Scene images with change listings:
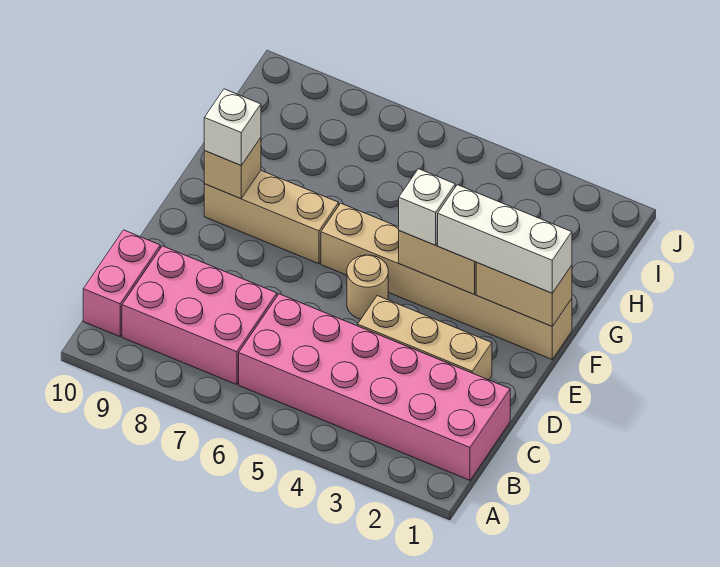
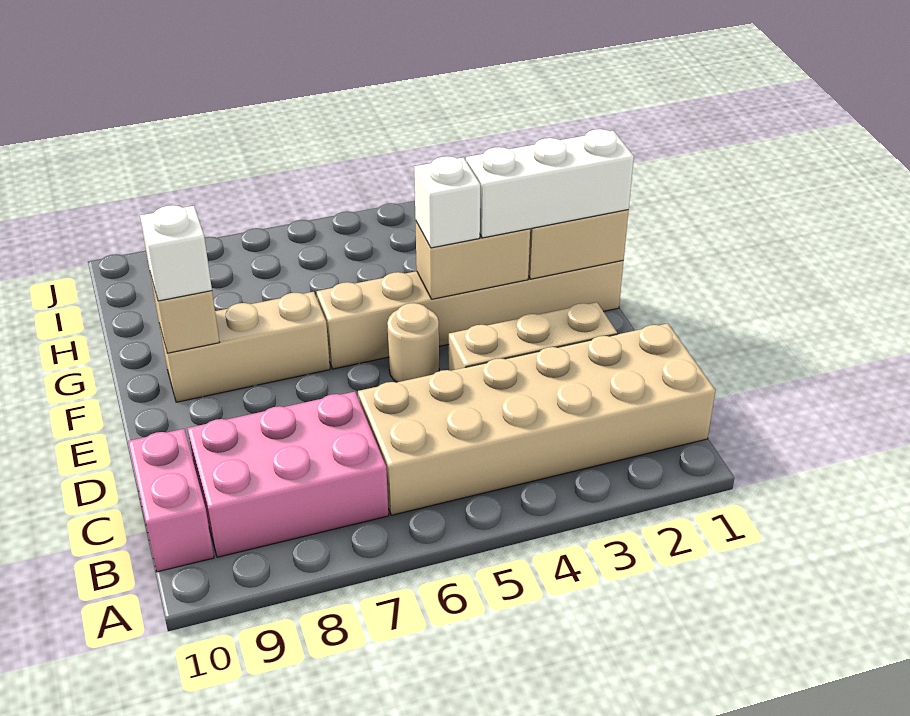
pink 2x6 brick [239,294,510,480] -> tan 2x6 brick [358,324,715,515]

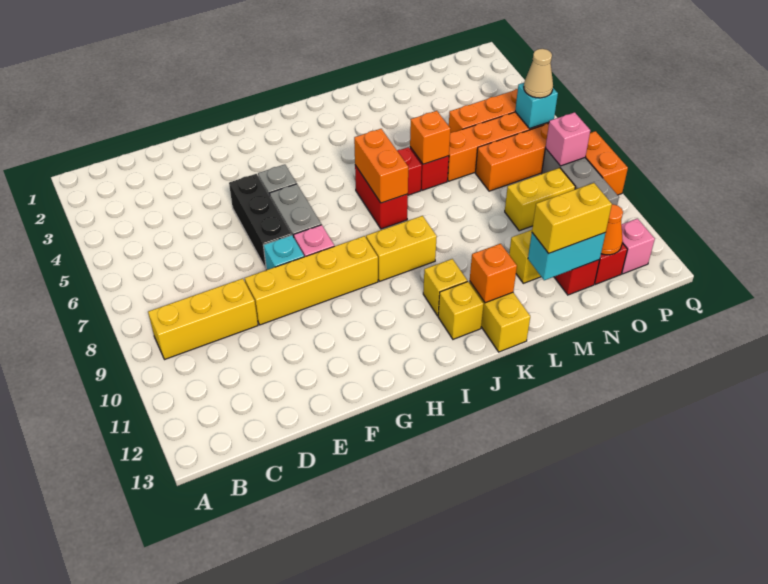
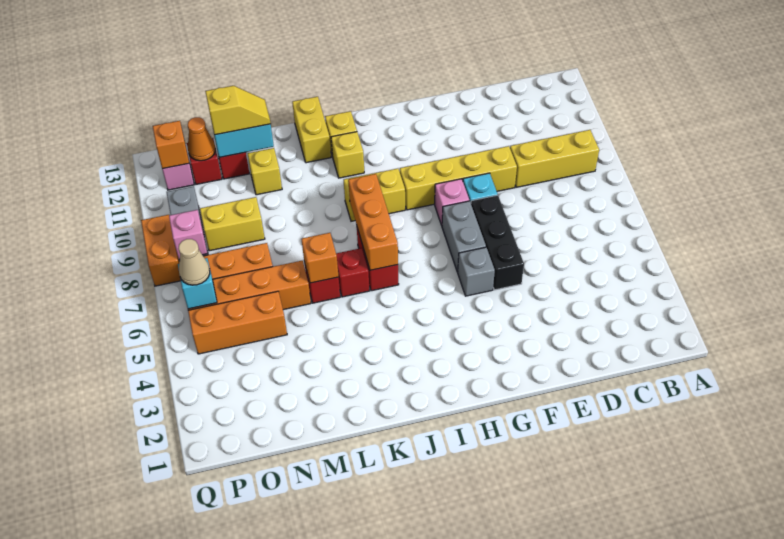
orange 1x2 brick [354,129,408,203] -> orange 1x3 brick [348,174,398,270]
orange 1x1 brick [470,244,517,303] -> orange 1x1 brick moved to [153,121,189,169]
yellow 1x2 brick [532,183,612,253] -> yellow 1x2 slope [205,86,271,135]

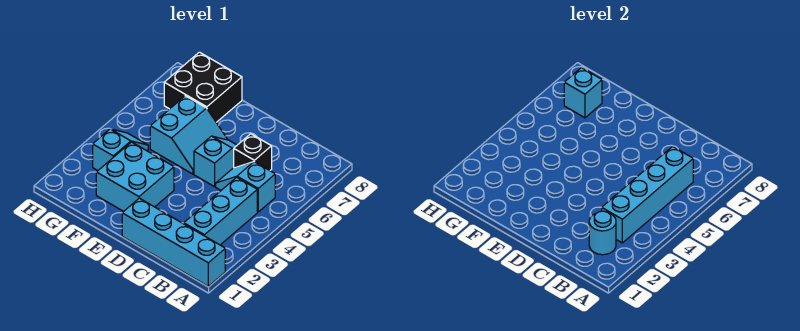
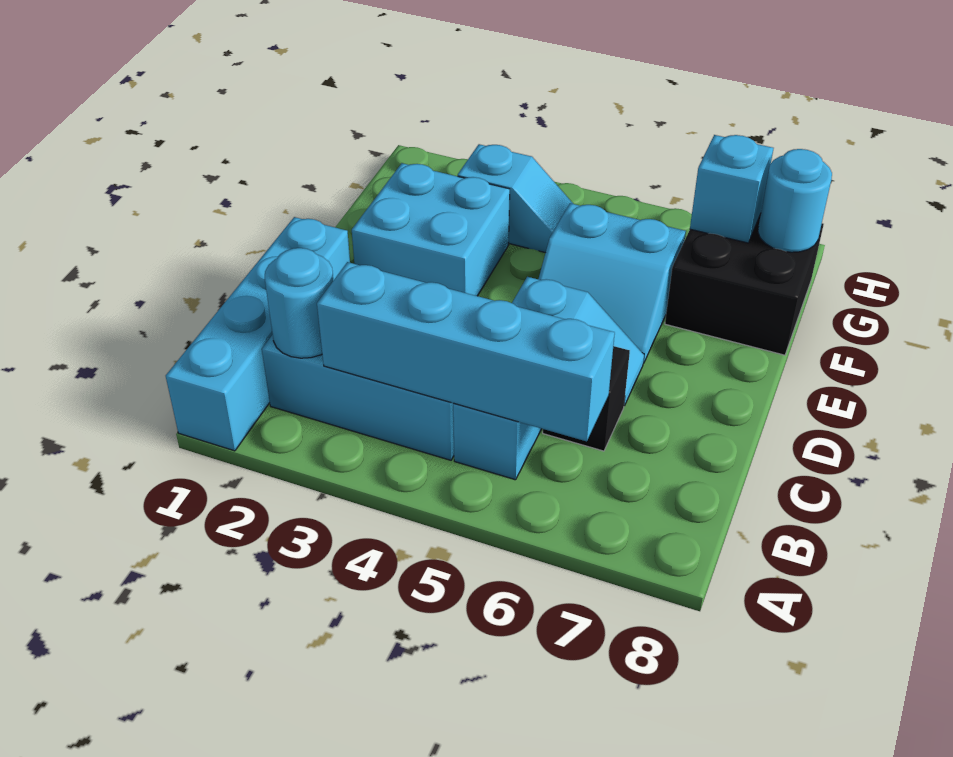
none -> cyan 1x1 round brick [758,149,832,252]

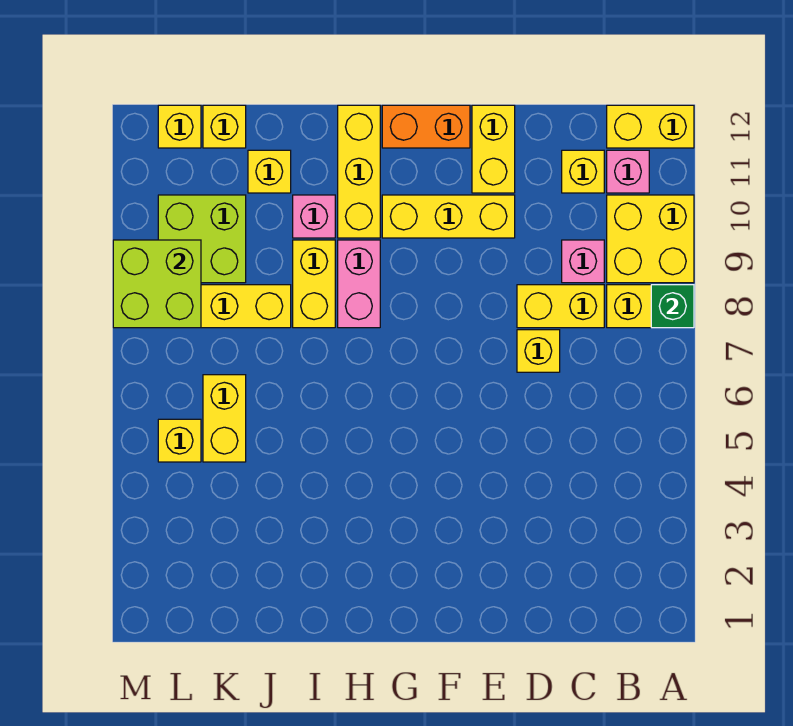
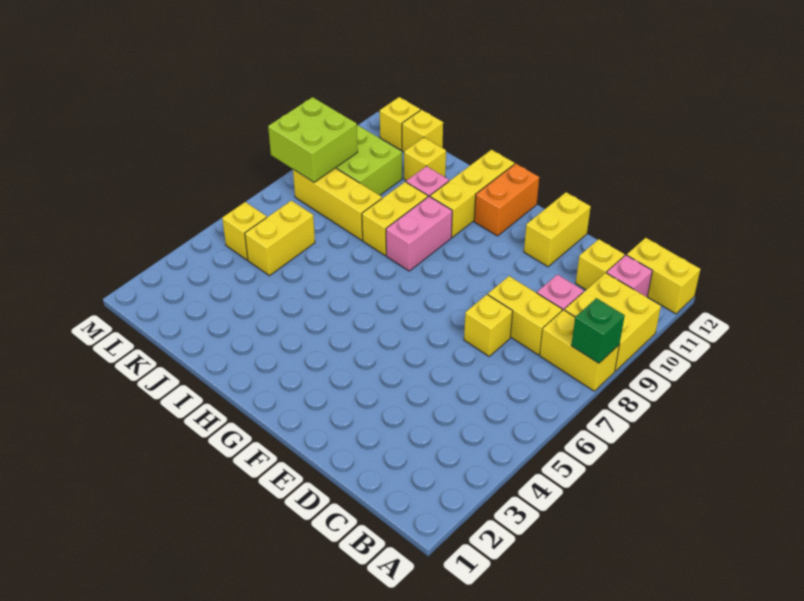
yellow 1x3 brick [382,195,515,238] -> none
orange 1x2 brick [382,105,470,148] -> orange 1x2 brick turned to [474,164,539,236]

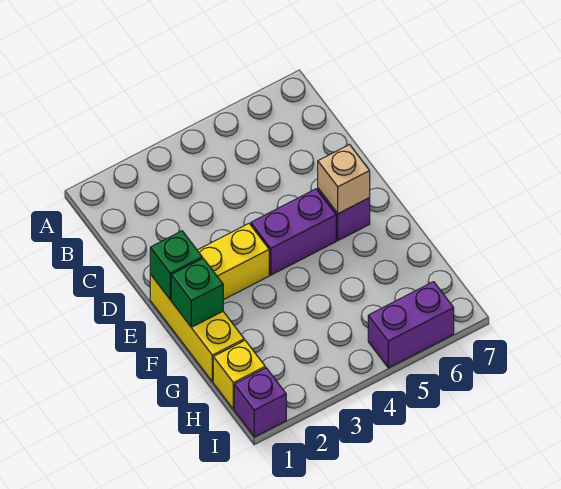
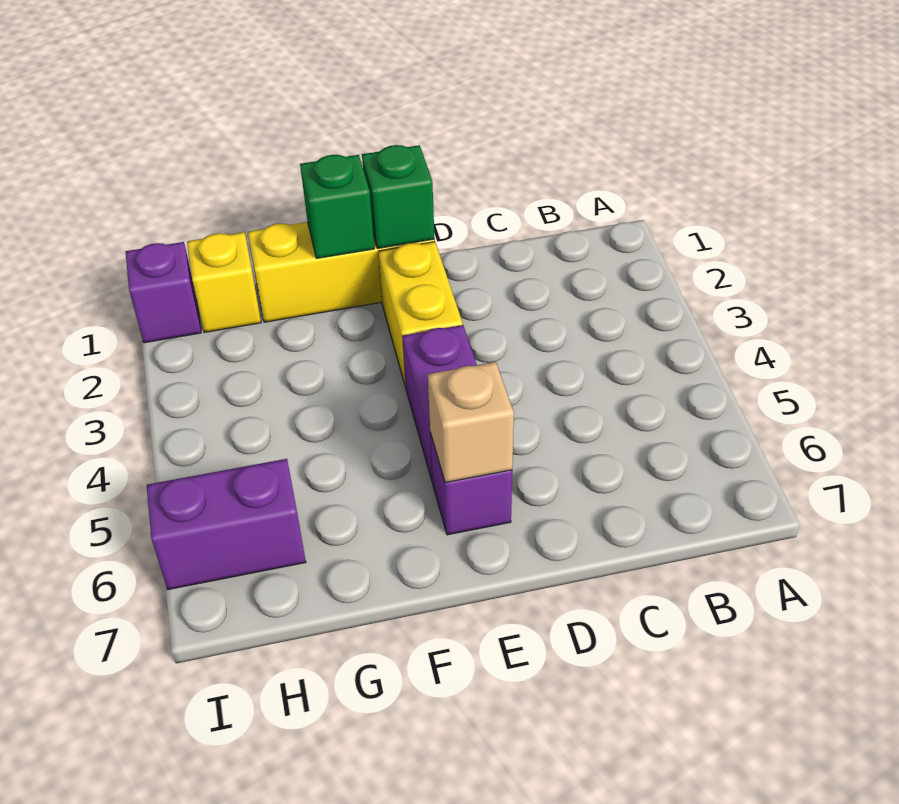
purple 1x2 brick [368,282,454,368] -> purple 1x2 brick turned to [147,459,306,590]

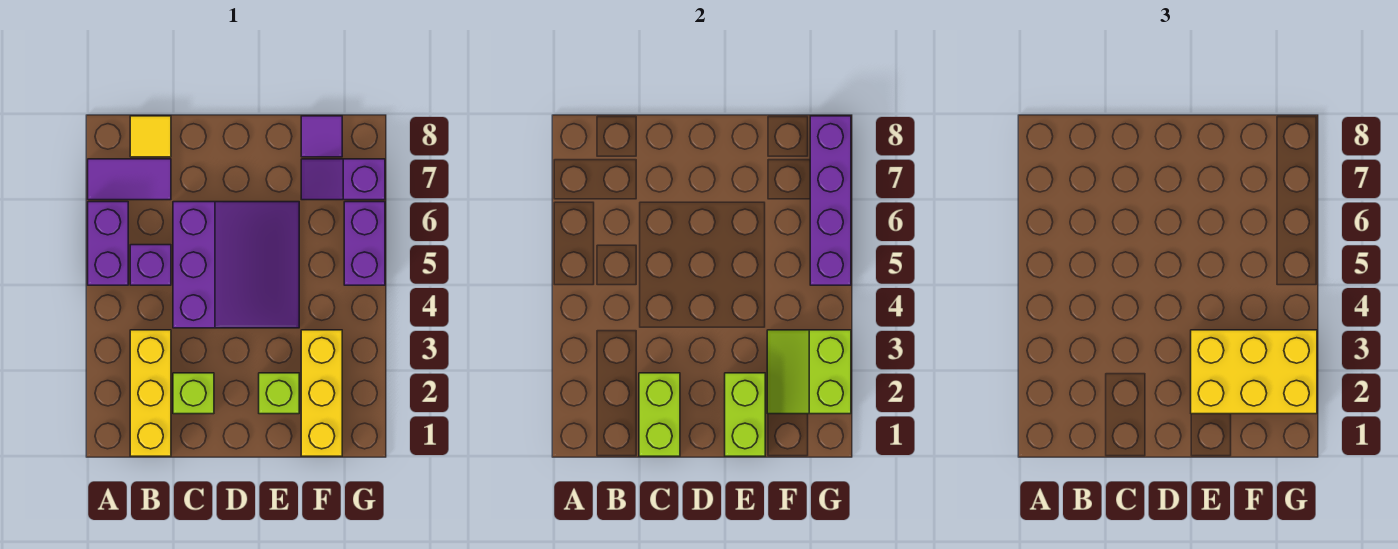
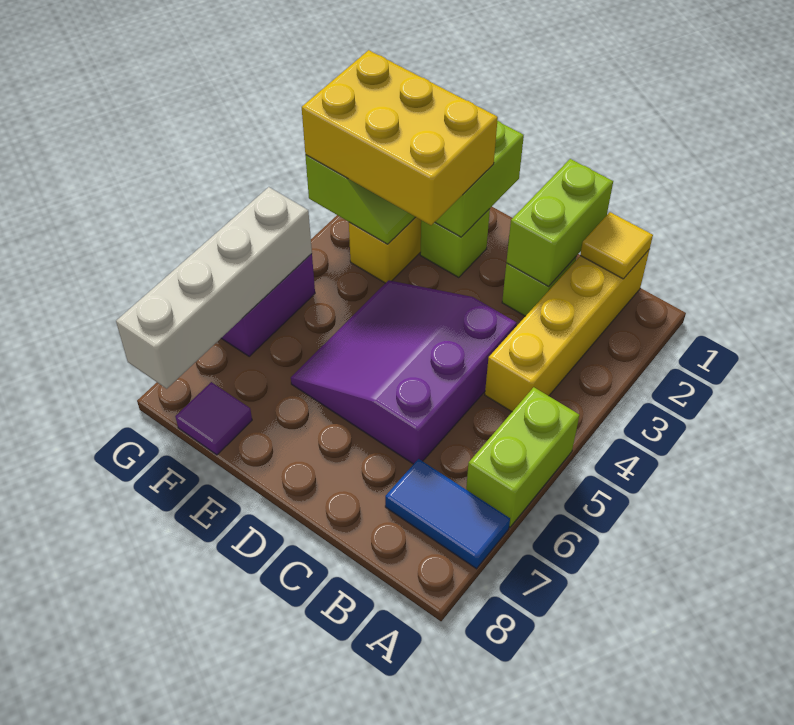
purple 1x2 brick [88,202,128,285] -> lime 1x2 brick [466,387,579,527]
purple 1x2 tile [88,159,171,200] -> blue 1x2 tile [385,459,510,569]
yellow 1x3 brick [130,330,171,456] -> yellow 1x4 brick [485,249,650,412]
purple 1x1 brick [130,245,171,285] -> none
yellow 1x1 tile [130,116,171,157] -> yellow 1x1 tile moved to [580,212,653,279]
purple 1x2 slope [301,159,385,200] -> none
purple 1x4 brick [810,116,851,285] -> white 1x4 brick [116,187,312,389]

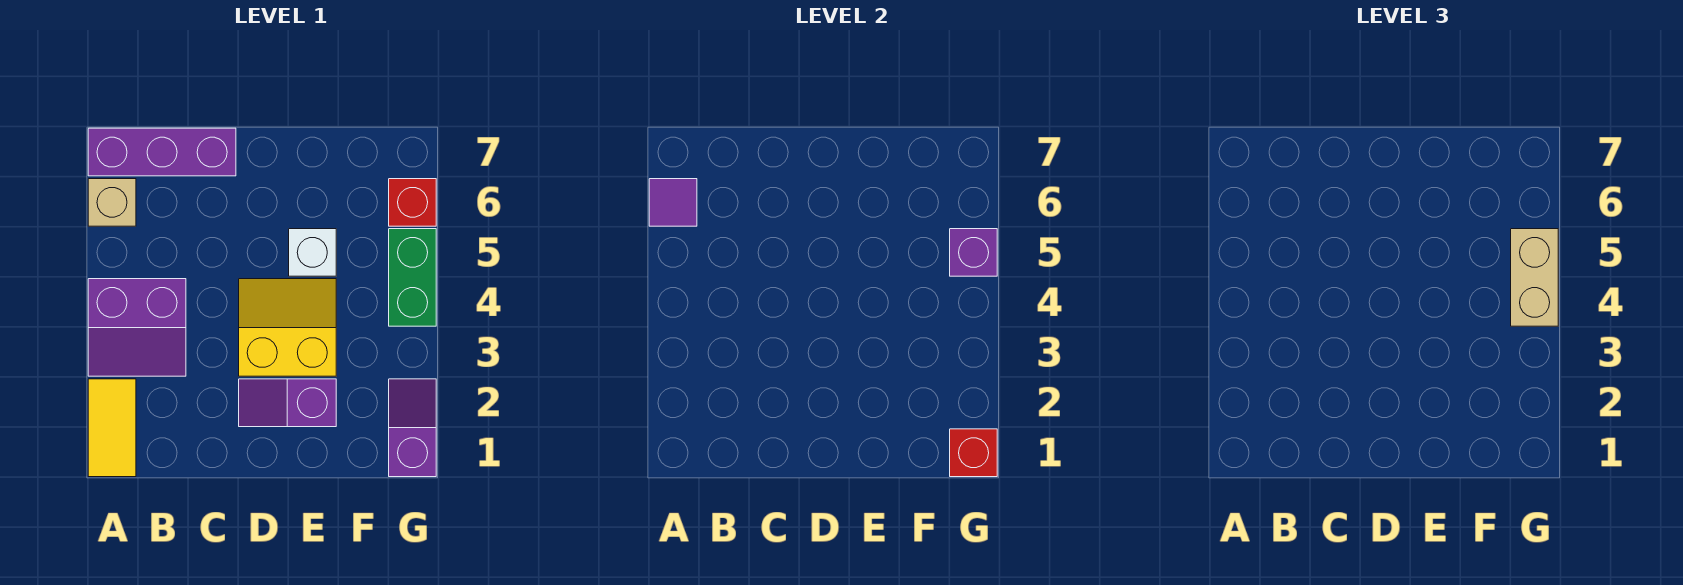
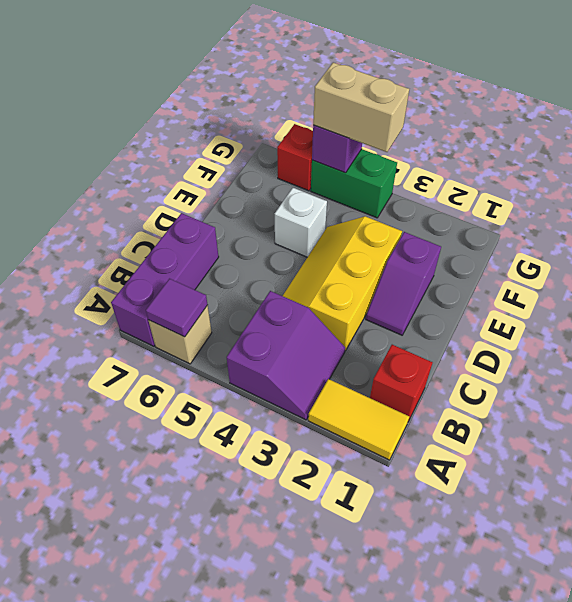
yellow 2x2 slope [239,279,336,376] -> yellow 2x3 slope [283,216,402,351]
purple 1x2 slope [389,379,436,477] -> none
red 1x1 brick [950,429,997,477] -> red 1x1 brick moved to [370,345,433,421]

* **REQUIRED ACTION**: The records above are to be repeated exactly, with every picture removed from the copy.

* **RESPONSE**:
pink 2x6 brick [239,294,510,480] -> tan 2x6 brick [358,324,715,515]

orange 1x2 brick [354,129,408,203] -> orange 1x3 brick [348,174,398,270]
orange 1x1 brick [470,244,517,303] -> orange 1x1 brick moved to [153,121,189,169]
yellow 1x2 brick [532,183,612,253] -> yellow 1x2 slope [205,86,271,135]

none -> cyan 1x1 round brick [758,149,832,252]

yellow 1x3 brick [382,195,515,238] -> none
orange 1x2 brick [382,105,470,148] -> orange 1x2 brick turned to [474,164,539,236]

purple 1x2 brick [368,282,454,368] -> purple 1x2 brick turned to [147,459,306,590]

purple 1x2 brick [88,202,128,285] -> lime 1x2 brick [466,387,579,527]
purple 1x2 tile [88,159,171,200] -> blue 1x2 tile [385,459,510,569]
yellow 1x3 brick [130,330,171,456] -> yellow 1x4 brick [485,249,650,412]
purple 1x1 brick [130,245,171,285] -> none
yellow 1x1 tile [130,116,171,157] -> yellow 1x1 tile moved to [580,212,653,279]
purple 1x2 slope [301,159,385,200] -> none
purple 1x4 brick [810,116,851,285] -> white 1x4 brick [116,187,312,389]

yellow 2x2 slope [239,279,336,376] -> yellow 2x3 slope [283,216,402,351]
purple 1x2 slope [389,379,436,477] -> none
red 1x1 brick [950,429,997,477] -> red 1x1 brick moved to [370,345,433,421]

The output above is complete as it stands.